**AVAILABLE DATA**
====

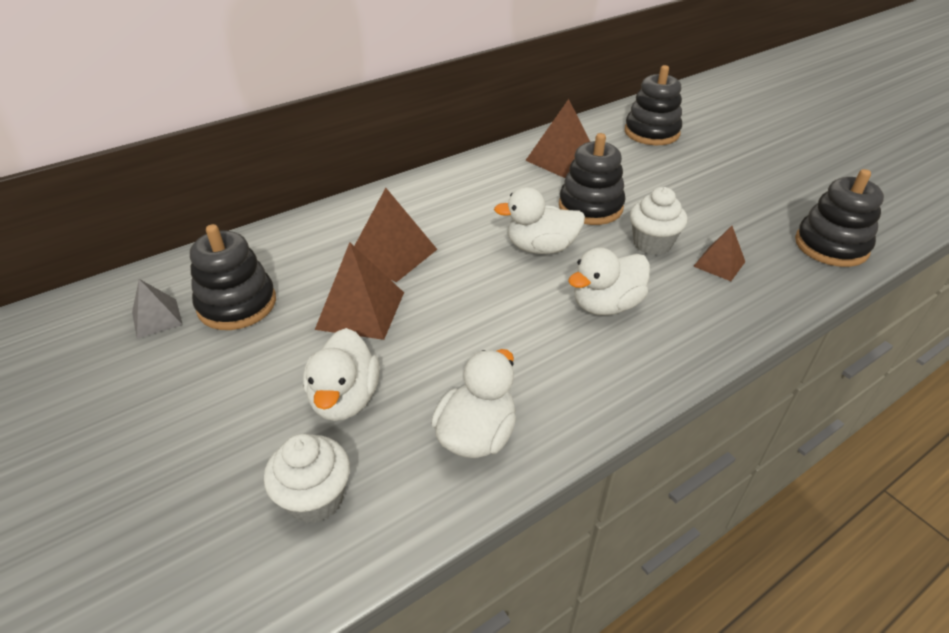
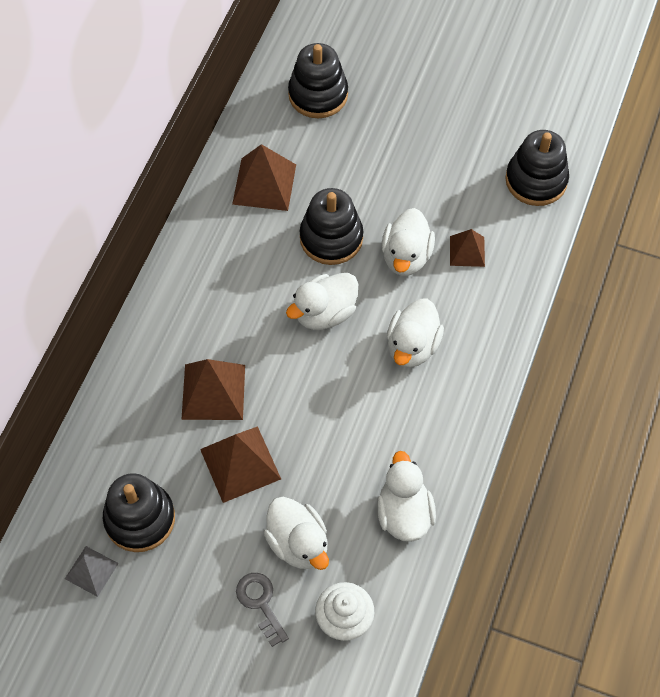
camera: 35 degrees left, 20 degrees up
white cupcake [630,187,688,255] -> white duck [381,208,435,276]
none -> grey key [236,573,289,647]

====

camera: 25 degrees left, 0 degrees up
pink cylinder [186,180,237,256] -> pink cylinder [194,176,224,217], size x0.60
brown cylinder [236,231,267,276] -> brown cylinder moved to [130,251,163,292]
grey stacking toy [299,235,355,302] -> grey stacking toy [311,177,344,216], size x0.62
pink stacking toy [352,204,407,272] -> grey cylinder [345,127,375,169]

====

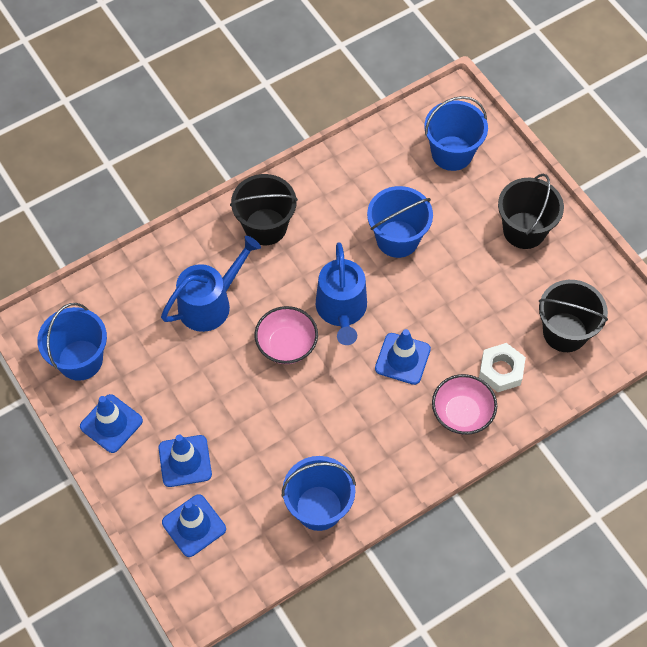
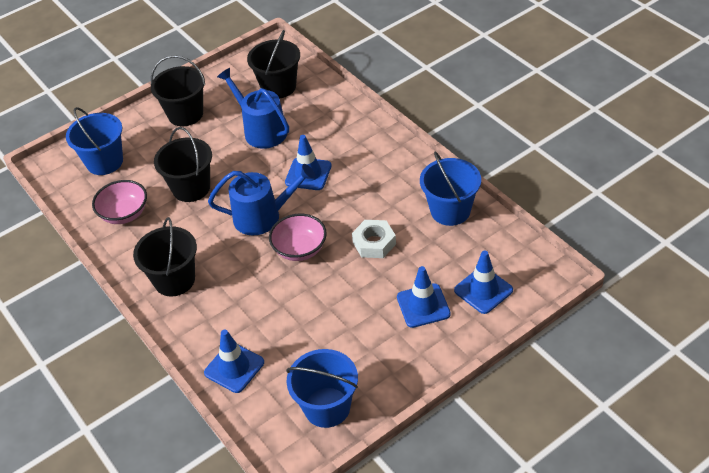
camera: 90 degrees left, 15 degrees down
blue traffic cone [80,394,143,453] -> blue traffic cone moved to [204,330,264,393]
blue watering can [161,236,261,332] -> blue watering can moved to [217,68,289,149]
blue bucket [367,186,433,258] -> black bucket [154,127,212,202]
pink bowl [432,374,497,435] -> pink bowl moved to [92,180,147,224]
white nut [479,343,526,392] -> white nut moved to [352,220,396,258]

====

Scan the listing above for the line that has "brown cylinder [236,231,267,276]", then copy exactly from that line through the line that has "pink stacking toy".

**RESPONSE**
brown cylinder [236,231,267,276] -> brown cylinder moved to [130,251,163,292]
grey stacking toy [299,235,355,302] -> grey stacking toy [311,177,344,216], size x0.62
pink stacking toy [352,204,407,272] -> grey cylinder [345,127,375,169]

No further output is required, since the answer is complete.